● RECORDS FOR PROCESSING:
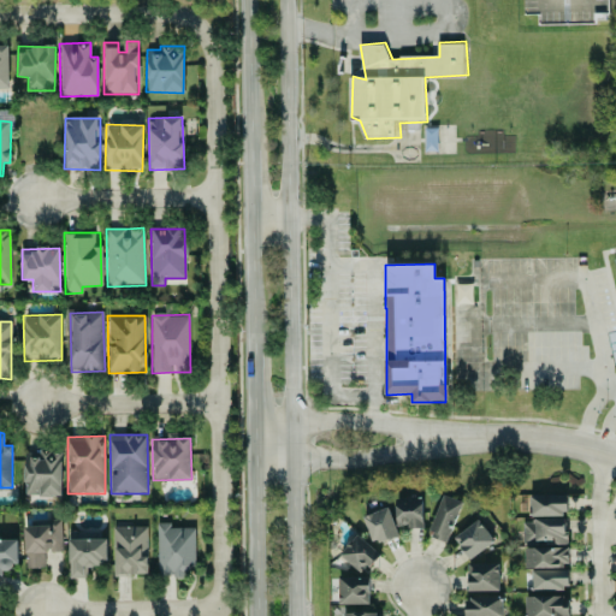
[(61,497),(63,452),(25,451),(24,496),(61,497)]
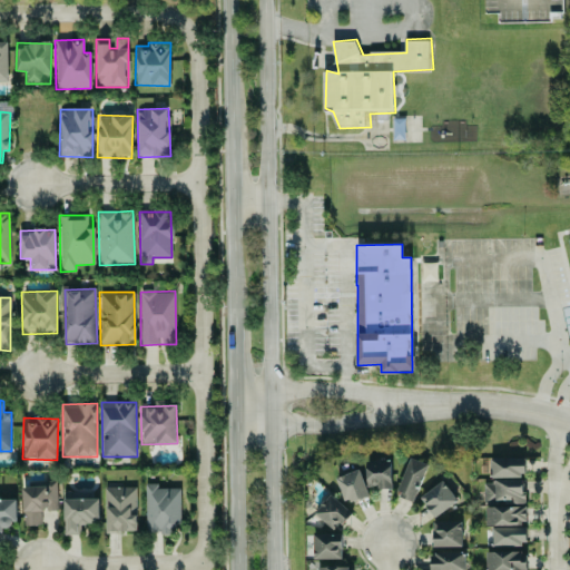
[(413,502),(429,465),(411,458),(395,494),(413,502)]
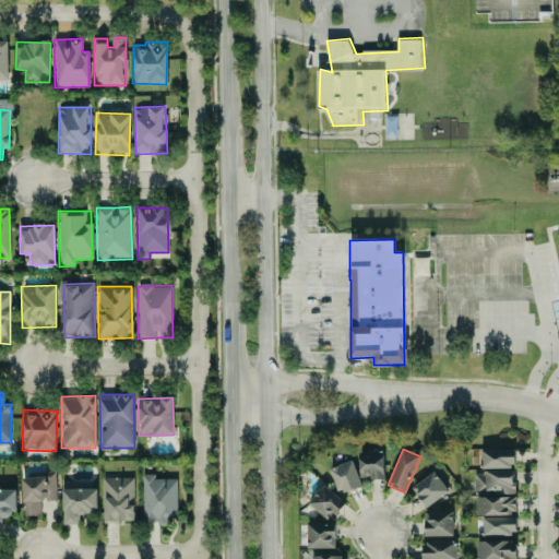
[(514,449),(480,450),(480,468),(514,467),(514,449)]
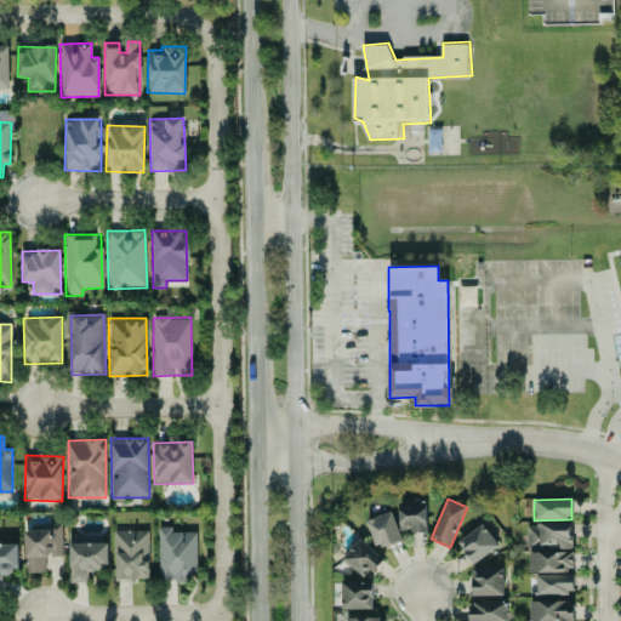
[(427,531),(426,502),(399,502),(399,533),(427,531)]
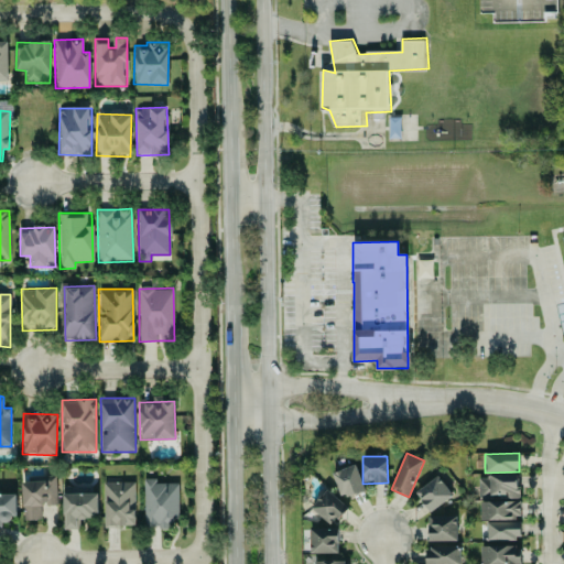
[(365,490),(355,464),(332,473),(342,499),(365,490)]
==
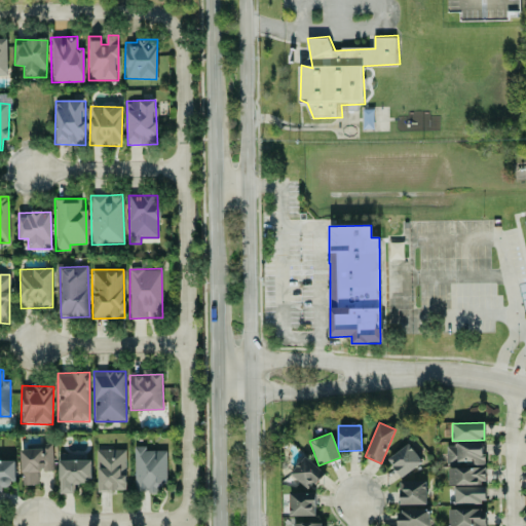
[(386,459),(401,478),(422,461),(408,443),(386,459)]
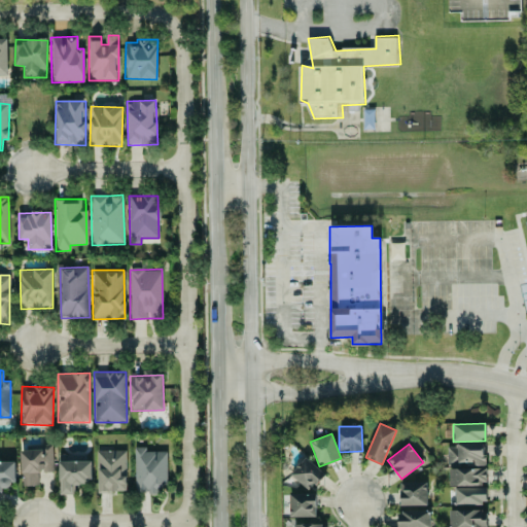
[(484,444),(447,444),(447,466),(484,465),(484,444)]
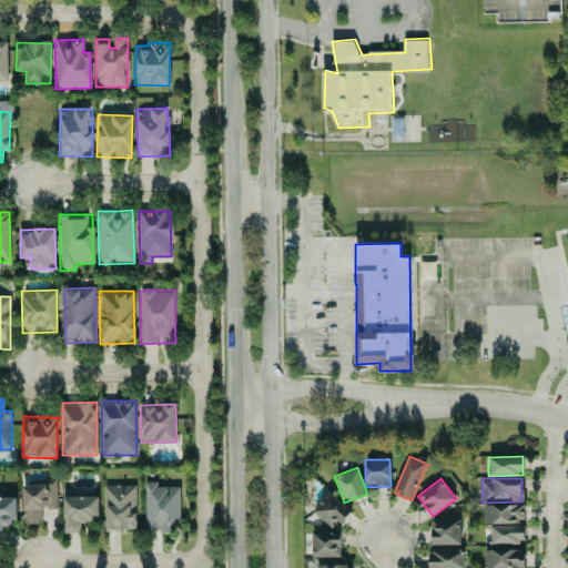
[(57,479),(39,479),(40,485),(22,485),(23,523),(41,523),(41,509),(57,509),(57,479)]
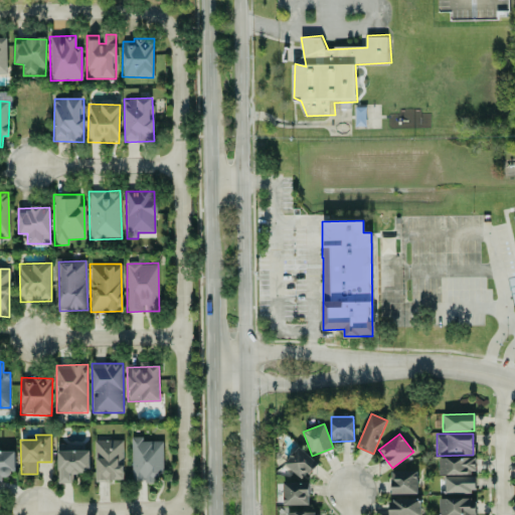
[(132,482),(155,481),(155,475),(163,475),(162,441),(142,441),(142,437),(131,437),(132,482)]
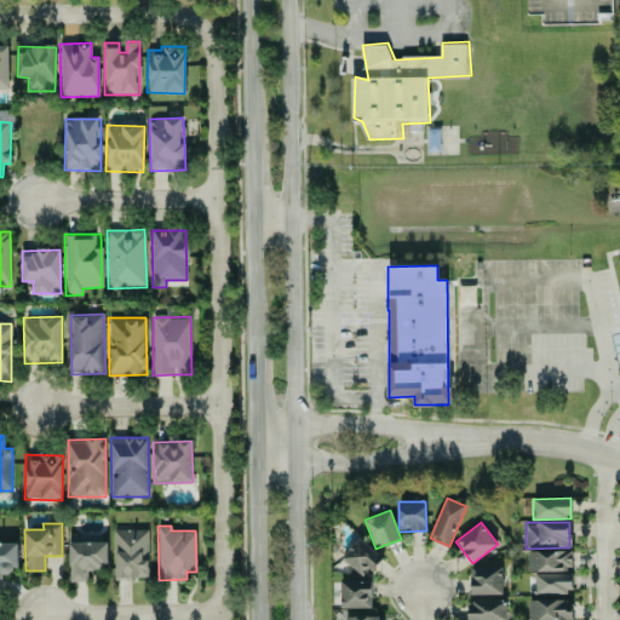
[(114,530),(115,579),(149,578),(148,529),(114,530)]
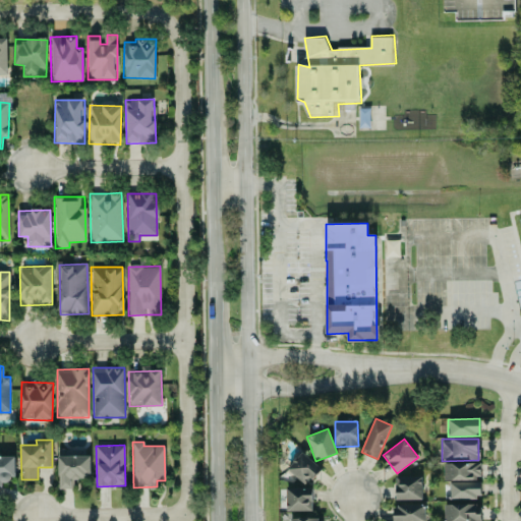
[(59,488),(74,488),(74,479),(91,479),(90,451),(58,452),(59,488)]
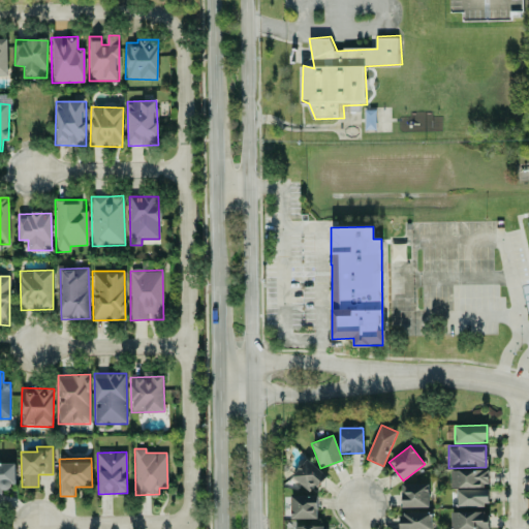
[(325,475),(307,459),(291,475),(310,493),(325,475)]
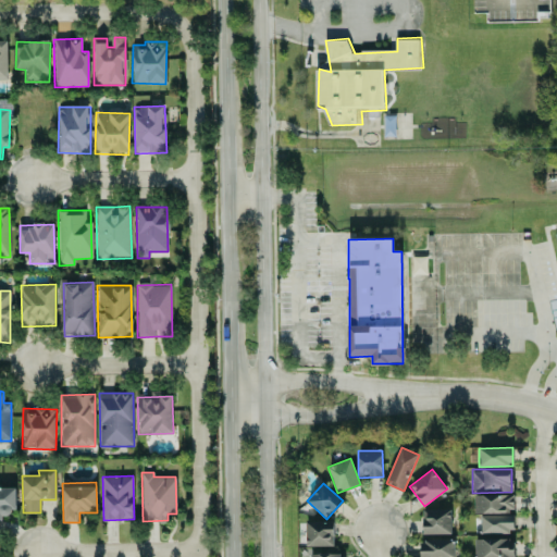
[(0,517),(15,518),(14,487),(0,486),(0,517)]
* * *
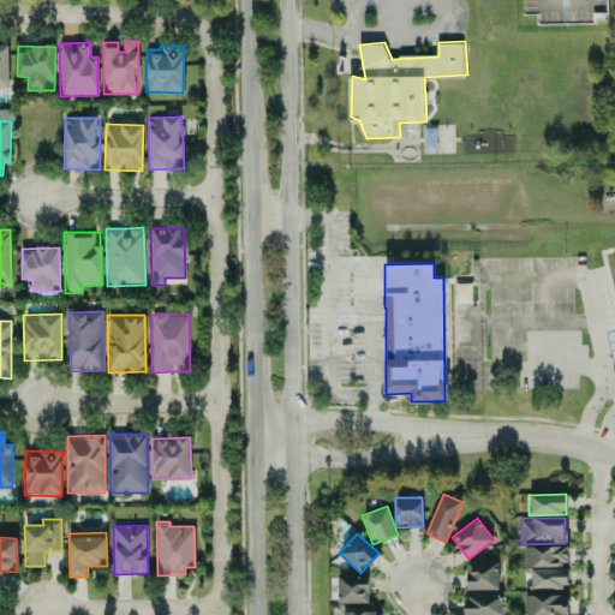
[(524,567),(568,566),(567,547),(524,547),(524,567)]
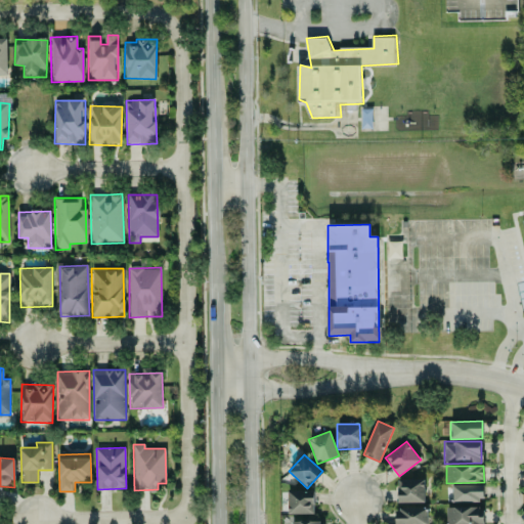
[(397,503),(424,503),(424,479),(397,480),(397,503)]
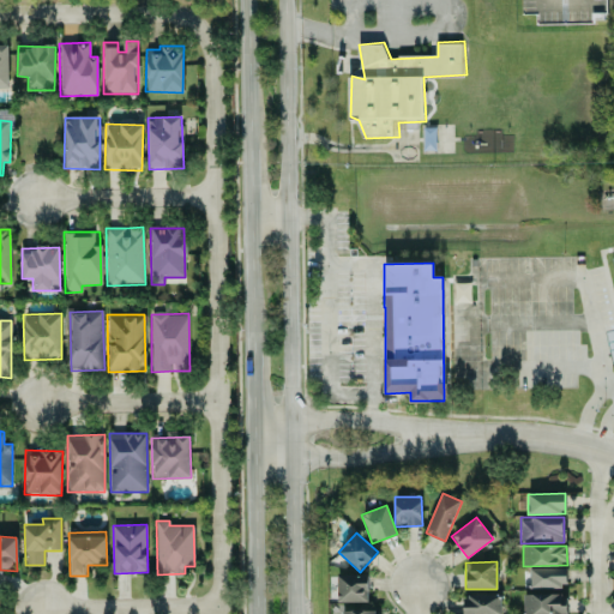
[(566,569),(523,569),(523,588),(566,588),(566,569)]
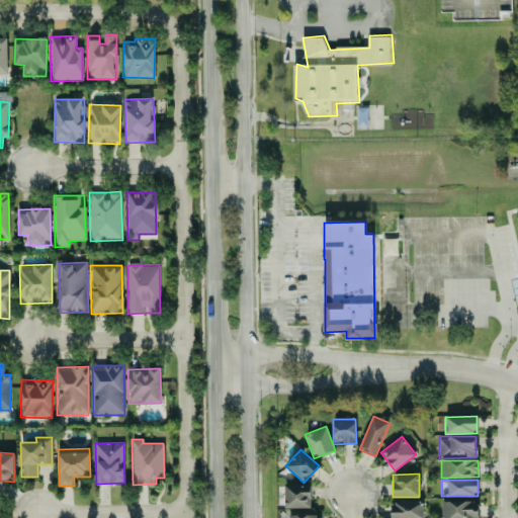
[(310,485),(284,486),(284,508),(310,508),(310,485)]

● EXERCISE BRIEF: Go back to the listing above and reproduce, exactly, the stretch from the line bearing "[(61,497),(63,452),(25,451),(24,496),(61,497)]" through the line bearing "[(365,490),(355,464),(332,473),(342,499),(365,490)]", without its pictures.

● OUTPUT:
[(61,497),(63,452),(25,451),(24,496),(61,497)]
[(413,502),(429,465),(411,458),(395,494),(413,502)]
[(514,449),(480,450),(480,468),(514,467),(514,449)]
[(427,531),(426,502),(399,502),(399,533),(427,531)]
[(365,490),(355,464),(332,473),(342,499),(365,490)]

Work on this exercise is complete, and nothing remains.